(Edit difference data)
####
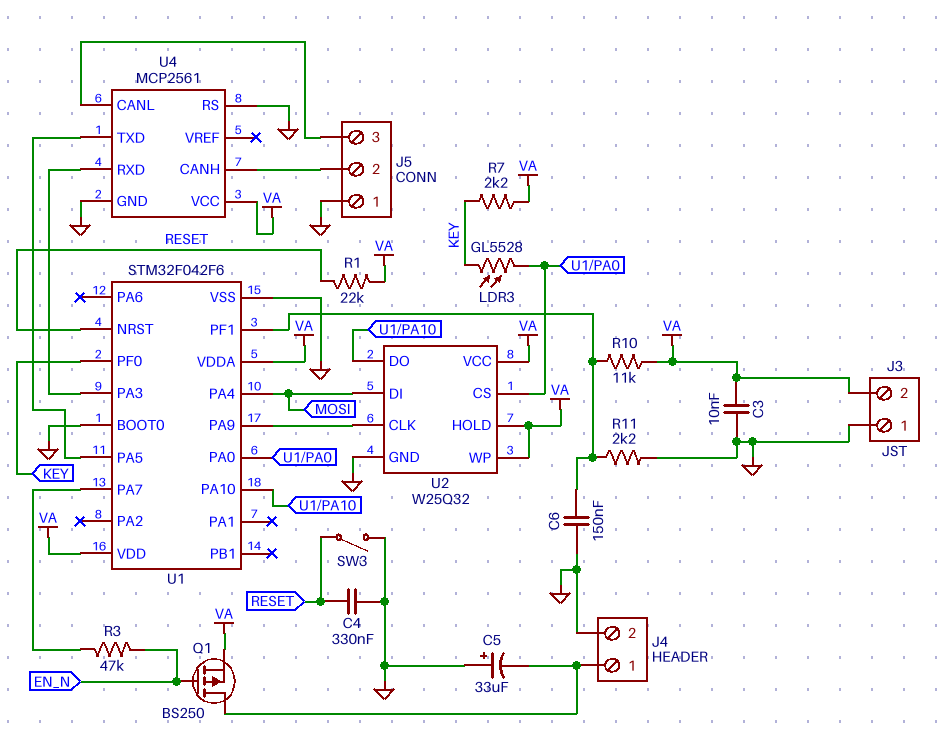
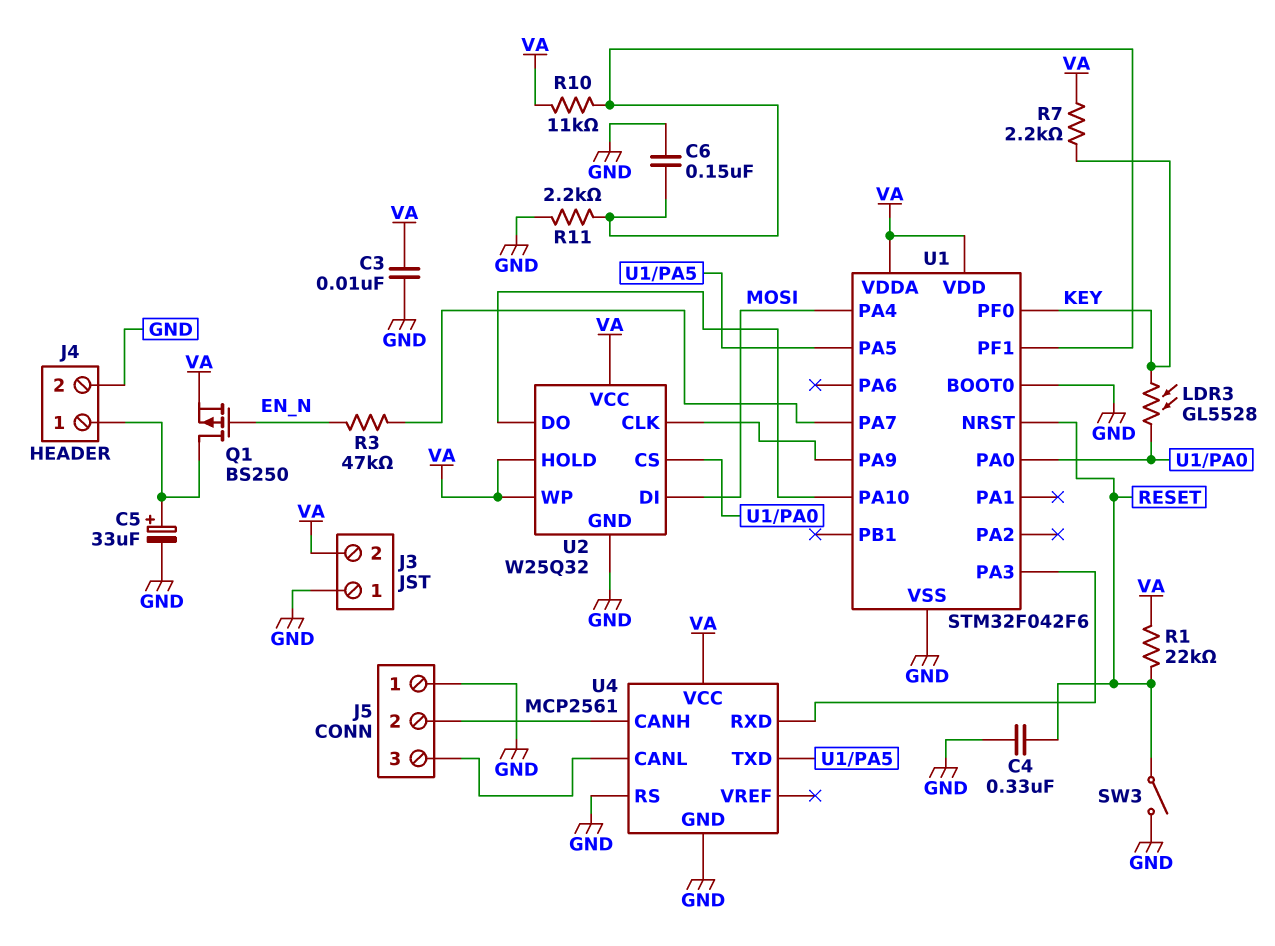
C5: 33uF (plus GND, minus J4/1) -> 33uF (plus J4/1, minus GND)

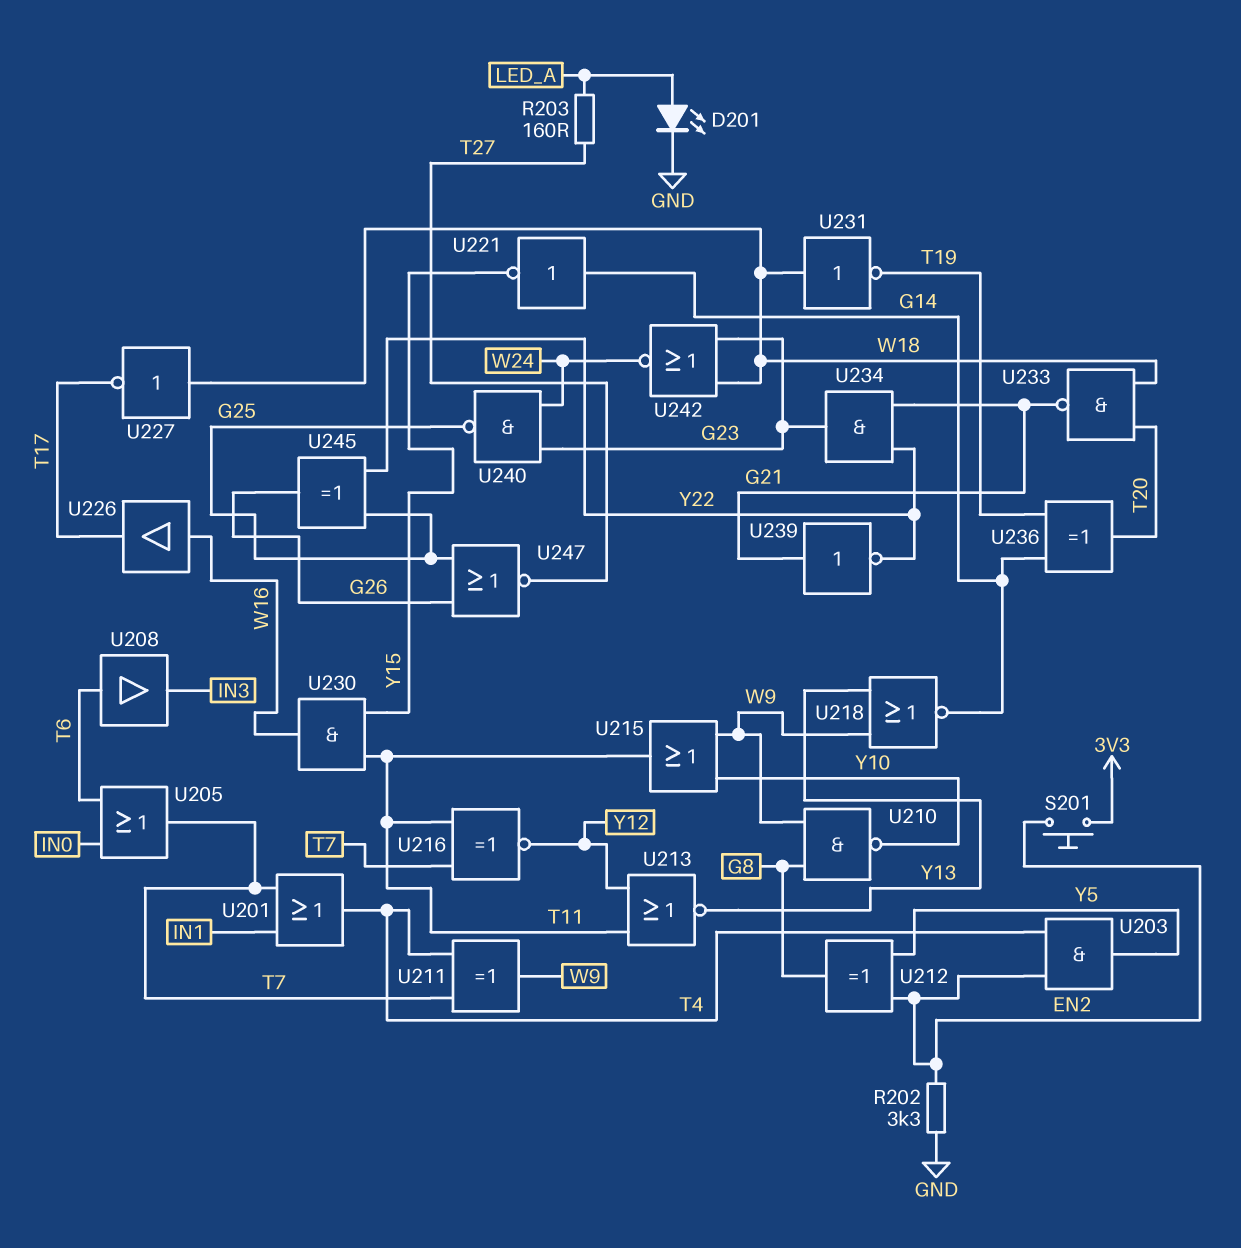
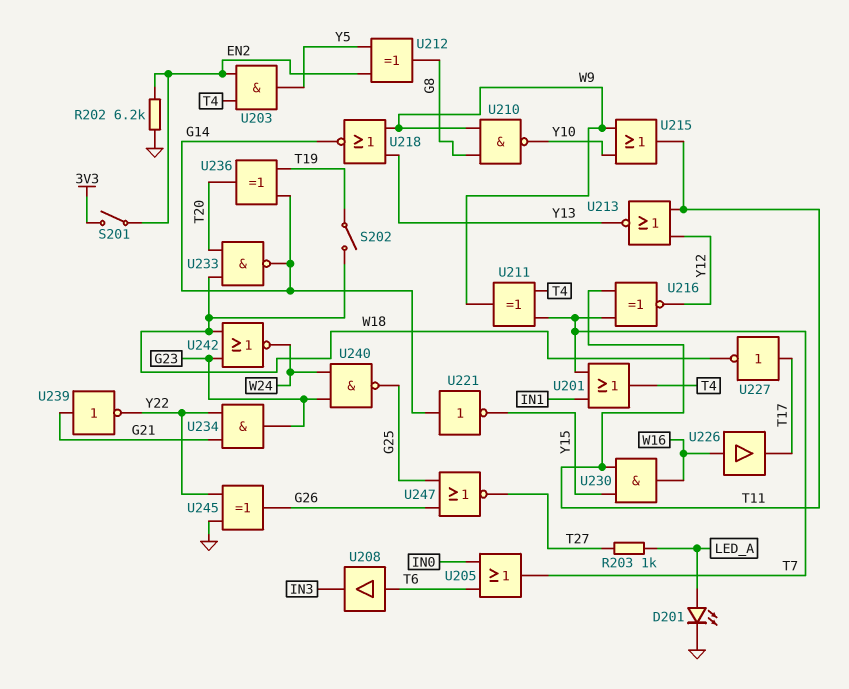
R202: 3.3k (EN2, GND) -> 6.2k (EN2, GND)
R203: 160 (LED_A, T27) -> 1k (LED_A, T27)
S201: button (3V3, EN2) -> switch (3V3, EN2)
S202: none -> switch (T19, W18)
U227: NOT (in W18, out T17) -> NOT (in T17, out W18)
U231: NOT (in W18, out T19) -> none
U233: NAND (in T20, in W18, out G21) -> NAND (in T20, in W18, out G14)
U245: XOR (in G25, in Y22, out G26) -> XOR (in GND, in Y22, out G26)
####
Your output should consist only of the lines from the one containing "U231: NOT (in W18, out T19) -> none" to the end of the records above, each retyped exactly.

→ Written solution
U231: NOT (in W18, out T19) -> none
U233: NAND (in T20, in W18, out G21) -> NAND (in T20, in W18, out G14)
U245: XOR (in G25, in Y22, out G26) -> XOR (in GND, in Y22, out G26)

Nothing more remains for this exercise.